Problem requirements:
Give back the entries verbatim.

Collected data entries
---------------
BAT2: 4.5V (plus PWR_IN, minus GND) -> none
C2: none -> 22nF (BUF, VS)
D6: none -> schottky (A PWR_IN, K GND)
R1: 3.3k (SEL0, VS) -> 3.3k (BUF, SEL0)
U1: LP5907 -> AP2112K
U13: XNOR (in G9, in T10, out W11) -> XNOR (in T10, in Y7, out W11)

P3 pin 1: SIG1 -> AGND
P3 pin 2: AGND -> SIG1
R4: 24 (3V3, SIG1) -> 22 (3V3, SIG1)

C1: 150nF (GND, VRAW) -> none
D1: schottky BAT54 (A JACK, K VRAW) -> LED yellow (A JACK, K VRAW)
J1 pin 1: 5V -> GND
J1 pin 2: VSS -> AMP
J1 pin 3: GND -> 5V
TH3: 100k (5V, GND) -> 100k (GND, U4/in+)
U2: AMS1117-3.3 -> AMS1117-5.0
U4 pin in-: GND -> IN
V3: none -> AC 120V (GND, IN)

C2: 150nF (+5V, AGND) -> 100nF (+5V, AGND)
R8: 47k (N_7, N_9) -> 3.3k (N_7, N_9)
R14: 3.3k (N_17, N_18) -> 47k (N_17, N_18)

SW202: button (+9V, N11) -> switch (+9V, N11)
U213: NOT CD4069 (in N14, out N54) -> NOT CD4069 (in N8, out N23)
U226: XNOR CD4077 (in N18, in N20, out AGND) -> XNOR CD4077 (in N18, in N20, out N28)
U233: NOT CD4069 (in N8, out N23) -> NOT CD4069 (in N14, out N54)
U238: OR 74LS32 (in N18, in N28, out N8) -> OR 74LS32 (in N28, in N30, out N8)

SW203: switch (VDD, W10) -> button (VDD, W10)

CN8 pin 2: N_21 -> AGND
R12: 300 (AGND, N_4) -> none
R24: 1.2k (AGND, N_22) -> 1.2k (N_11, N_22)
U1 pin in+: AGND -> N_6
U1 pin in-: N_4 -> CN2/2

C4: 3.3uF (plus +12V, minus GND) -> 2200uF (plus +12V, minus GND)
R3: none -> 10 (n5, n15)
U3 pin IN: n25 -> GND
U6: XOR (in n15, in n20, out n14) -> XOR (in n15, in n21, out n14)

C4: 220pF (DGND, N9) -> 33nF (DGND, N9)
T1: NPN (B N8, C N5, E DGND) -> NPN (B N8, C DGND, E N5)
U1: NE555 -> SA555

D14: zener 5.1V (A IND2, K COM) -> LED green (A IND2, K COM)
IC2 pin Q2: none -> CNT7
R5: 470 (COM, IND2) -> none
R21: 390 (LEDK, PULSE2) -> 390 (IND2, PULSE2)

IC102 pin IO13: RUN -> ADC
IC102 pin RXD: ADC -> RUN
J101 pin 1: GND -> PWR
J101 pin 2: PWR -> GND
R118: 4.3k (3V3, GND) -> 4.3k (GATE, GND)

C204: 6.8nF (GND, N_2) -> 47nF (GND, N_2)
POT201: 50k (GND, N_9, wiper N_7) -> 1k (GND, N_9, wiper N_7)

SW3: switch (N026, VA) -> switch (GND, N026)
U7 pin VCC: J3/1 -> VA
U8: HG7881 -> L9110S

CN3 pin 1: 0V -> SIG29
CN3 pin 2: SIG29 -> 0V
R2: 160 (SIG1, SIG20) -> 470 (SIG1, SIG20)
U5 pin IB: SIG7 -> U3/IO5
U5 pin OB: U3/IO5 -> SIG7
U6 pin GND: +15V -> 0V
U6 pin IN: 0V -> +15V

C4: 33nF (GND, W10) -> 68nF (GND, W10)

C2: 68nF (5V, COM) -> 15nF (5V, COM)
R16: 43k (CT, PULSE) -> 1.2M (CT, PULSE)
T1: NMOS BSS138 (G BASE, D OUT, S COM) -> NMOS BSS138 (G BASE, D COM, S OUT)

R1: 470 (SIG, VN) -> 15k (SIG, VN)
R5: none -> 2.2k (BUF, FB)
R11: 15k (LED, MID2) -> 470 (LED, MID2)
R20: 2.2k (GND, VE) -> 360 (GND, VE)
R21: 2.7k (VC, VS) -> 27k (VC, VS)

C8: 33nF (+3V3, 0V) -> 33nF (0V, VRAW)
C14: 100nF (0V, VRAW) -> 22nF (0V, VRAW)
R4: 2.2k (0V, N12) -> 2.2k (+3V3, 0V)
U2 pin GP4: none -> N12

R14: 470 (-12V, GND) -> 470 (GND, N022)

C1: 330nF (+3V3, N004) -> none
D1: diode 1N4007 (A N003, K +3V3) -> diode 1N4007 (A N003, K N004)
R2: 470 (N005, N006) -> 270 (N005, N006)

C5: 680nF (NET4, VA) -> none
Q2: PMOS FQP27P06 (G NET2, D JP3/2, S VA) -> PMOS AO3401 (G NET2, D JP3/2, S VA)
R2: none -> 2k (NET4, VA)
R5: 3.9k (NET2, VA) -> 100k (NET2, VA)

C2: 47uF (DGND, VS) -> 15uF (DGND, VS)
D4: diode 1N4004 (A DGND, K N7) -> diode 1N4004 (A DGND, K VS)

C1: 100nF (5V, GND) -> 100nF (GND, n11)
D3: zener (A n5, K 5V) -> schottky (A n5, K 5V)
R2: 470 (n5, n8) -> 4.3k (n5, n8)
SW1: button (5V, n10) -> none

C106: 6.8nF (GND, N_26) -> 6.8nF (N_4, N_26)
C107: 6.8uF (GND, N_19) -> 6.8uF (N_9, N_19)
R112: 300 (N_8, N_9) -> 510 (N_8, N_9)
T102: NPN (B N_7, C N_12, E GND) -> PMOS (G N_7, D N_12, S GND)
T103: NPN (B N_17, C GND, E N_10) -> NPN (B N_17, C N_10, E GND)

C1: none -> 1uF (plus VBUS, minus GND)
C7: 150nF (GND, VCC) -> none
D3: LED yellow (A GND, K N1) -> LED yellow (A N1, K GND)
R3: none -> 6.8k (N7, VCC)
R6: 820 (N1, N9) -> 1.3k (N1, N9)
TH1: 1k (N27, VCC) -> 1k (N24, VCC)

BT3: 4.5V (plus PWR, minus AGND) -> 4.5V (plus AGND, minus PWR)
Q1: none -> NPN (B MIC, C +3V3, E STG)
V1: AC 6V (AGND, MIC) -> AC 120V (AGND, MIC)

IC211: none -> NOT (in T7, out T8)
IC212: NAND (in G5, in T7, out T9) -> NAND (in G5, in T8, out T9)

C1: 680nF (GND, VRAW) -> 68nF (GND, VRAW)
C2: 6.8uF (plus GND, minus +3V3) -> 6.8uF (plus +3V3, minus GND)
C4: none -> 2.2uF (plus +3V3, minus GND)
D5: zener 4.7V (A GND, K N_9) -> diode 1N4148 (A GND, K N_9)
---------------
Result of this task:
BAT2: 4.5V (plus PWR_IN, minus GND) -> none
C2: none -> 22nF (BUF, VS)
D6: none -> schottky (A PWR_IN, K GND)
R1: 3.3k (SEL0, VS) -> 3.3k (BUF, SEL0)
U1: LP5907 -> AP2112K
U13: XNOR (in G9, in T10, out W11) -> XNOR (in T10, in Y7, out W11)

P3 pin 1: SIG1 -> AGND
P3 pin 2: AGND -> SIG1
R4: 24 (3V3, SIG1) -> 22 (3V3, SIG1)

C1: 150nF (GND, VRAW) -> none
D1: schottky BAT54 (A JACK, K VRAW) -> LED yellow (A JACK, K VRAW)
J1 pin 1: 5V -> GND
J1 pin 2: VSS -> AMP
J1 pin 3: GND -> 5V
TH3: 100k (5V, GND) -> 100k (GND, U4/in+)
U2: AMS1117-3.3 -> AMS1117-5.0
U4 pin in-: GND -> IN
V3: none -> AC 120V (GND, IN)

C2: 150nF (+5V, AGND) -> 100nF (+5V, AGND)
R8: 47k (N_7, N_9) -> 3.3k (N_7, N_9)
R14: 3.3k (N_17, N_18) -> 47k (N_17, N_18)

SW202: button (+9V, N11) -> switch (+9V, N11)
U213: NOT CD4069 (in N14, out N54) -> NOT CD4069 (in N8, out N23)
U226: XNOR CD4077 (in N18, in N20, out AGND) -> XNOR CD4077 (in N18, in N20, out N28)
U233: NOT CD4069 (in N8, out N23) -> NOT CD4069 (in N14, out N54)
U238: OR 74LS32 (in N18, in N28, out N8) -> OR 74LS32 (in N28, in N30, out N8)

SW203: switch (VDD, W10) -> button (VDD, W10)

CN8 pin 2: N_21 -> AGND
R12: 300 (AGND, N_4) -> none
R24: 1.2k (AGND, N_22) -> 1.2k (N_11, N_22)
U1 pin in+: AGND -> N_6
U1 pin in-: N_4 -> CN2/2

C4: 3.3uF (plus +12V, minus GND) -> 2200uF (plus +12V, minus GND)
R3: none -> 10 (n5, n15)
U3 pin IN: n25 -> GND
U6: XOR (in n15, in n20, out n14) -> XOR (in n15, in n21, out n14)

C4: 220pF (DGND, N9) -> 33nF (DGND, N9)
T1: NPN (B N8, C N5, E DGND) -> NPN (B N8, C DGND, E N5)
U1: NE555 -> SA555

D14: zener 5.1V (A IND2, K COM) -> LED green (A IND2, K COM)
IC2 pin Q2: none -> CNT7
R5: 470 (COM, IND2) -> none
R21: 390 (LEDK, PULSE2) -> 390 (IND2, PULSE2)

IC102 pin IO13: RUN -> ADC
IC102 pin RXD: ADC -> RUN
J101 pin 1: GND -> PWR
J101 pin 2: PWR -> GND
R118: 4.3k (3V3, GND) -> 4.3k (GATE, GND)

C204: 6.8nF (GND, N_2) -> 47nF (GND, N_2)
POT201: 50k (GND, N_9, wiper N_7) -> 1k (GND, N_9, wiper N_7)

SW3: switch (N026, VA) -> switch (GND, N026)
U7 pin VCC: J3/1 -> VA
U8: HG7881 -> L9110S

CN3 pin 1: 0V -> SIG29
CN3 pin 2: SIG29 -> 0V
R2: 160 (SIG1, SIG20) -> 470 (SIG1, SIG20)
U5 pin IB: SIG7 -> U3/IO5
U5 pin OB: U3/IO5 -> SIG7
U6 pin GND: +15V -> 0V
U6 pin IN: 0V -> +15V

C4: 33nF (GND, W10) -> 68nF (GND, W10)

C2: 68nF (5V, COM) -> 15nF (5V, COM)
R16: 43k (CT, PULSE) -> 1.2M (CT, PULSE)
T1: NMOS BSS138 (G BASE, D OUT, S COM) -> NMOS BSS138 (G BASE, D COM, S OUT)

R1: 470 (SIG, VN) -> 15k (SIG, VN)
R5: none -> 2.2k (BUF, FB)
R11: 15k (LED, MID2) -> 470 (LED, MID2)
R20: 2.2k (GND, VE) -> 360 (GND, VE)
R21: 2.7k (VC, VS) -> 27k (VC, VS)

C8: 33nF (+3V3, 0V) -> 33nF (0V, VRAW)
C14: 100nF (0V, VRAW) -> 22nF (0V, VRAW)
R4: 2.2k (0V, N12) -> 2.2k (+3V3, 0V)
U2 pin GP4: none -> N12

R14: 470 (-12V, GND) -> 470 (GND, N022)

C1: 330nF (+3V3, N004) -> none
D1: diode 1N4007 (A N003, K +3V3) -> diode 1N4007 (A N003, K N004)
R2: 470 (N005, N006) -> 270 (N005, N006)

C5: 680nF (NET4, VA) -> none
Q2: PMOS FQP27P06 (G NET2, D JP3/2, S VA) -> PMOS AO3401 (G NET2, D JP3/2, S VA)
R2: none -> 2k (NET4, VA)
R5: 3.9k (NET2, VA) -> 100k (NET2, VA)

C2: 47uF (DGND, VS) -> 15uF (DGND, VS)
D4: diode 1N4004 (A DGND, K N7) -> diode 1N4004 (A DGND, K VS)

C1: 100nF (5V, GND) -> 100nF (GND, n11)
D3: zener (A n5, K 5V) -> schottky (A n5, K 5V)
R2: 470 (n5, n8) -> 4.3k (n5, n8)
SW1: button (5V, n10) -> none

C106: 6.8nF (GND, N_26) -> 6.8nF (N_4, N_26)
C107: 6.8uF (GND, N_19) -> 6.8uF (N_9, N_19)
R112: 300 (N_8, N_9) -> 510 (N_8, N_9)
T102: NPN (B N_7, C N_12, E GND) -> PMOS (G N_7, D N_12, S GND)
T103: NPN (B N_17, C GND, E N_10) -> NPN (B N_17, C N_10, E GND)

C1: none -> 1uF (plus VBUS, minus GND)
C7: 150nF (GND, VCC) -> none
D3: LED yellow (A GND, K N1) -> LED yellow (A N1, K GND)
R3: none -> 6.8k (N7, VCC)
R6: 820 (N1, N9) -> 1.3k (N1, N9)
TH1: 1k (N27, VCC) -> 1k (N24, VCC)

BT3: 4.5V (plus PWR, minus AGND) -> 4.5V (plus AGND, minus PWR)
Q1: none -> NPN (B MIC, C +3V3, E STG)
V1: AC 6V (AGND, MIC) -> AC 120V (AGND, MIC)

IC211: none -> NOT (in T7, out T8)
IC212: NAND (in G5, in T7, out T9) -> NAND (in G5, in T8, out T9)

C1: 680nF (GND, VRAW) -> 68nF (GND, VRAW)
C2: 6.8uF (plus GND, minus +3V3) -> 6.8uF (plus +3V3, minus GND)
C4: none -> 2.2uF (plus +3V3, minus GND)
D5: zener 4.7V (A GND, K N_9) -> diode 1N4148 (A GND, K N_9)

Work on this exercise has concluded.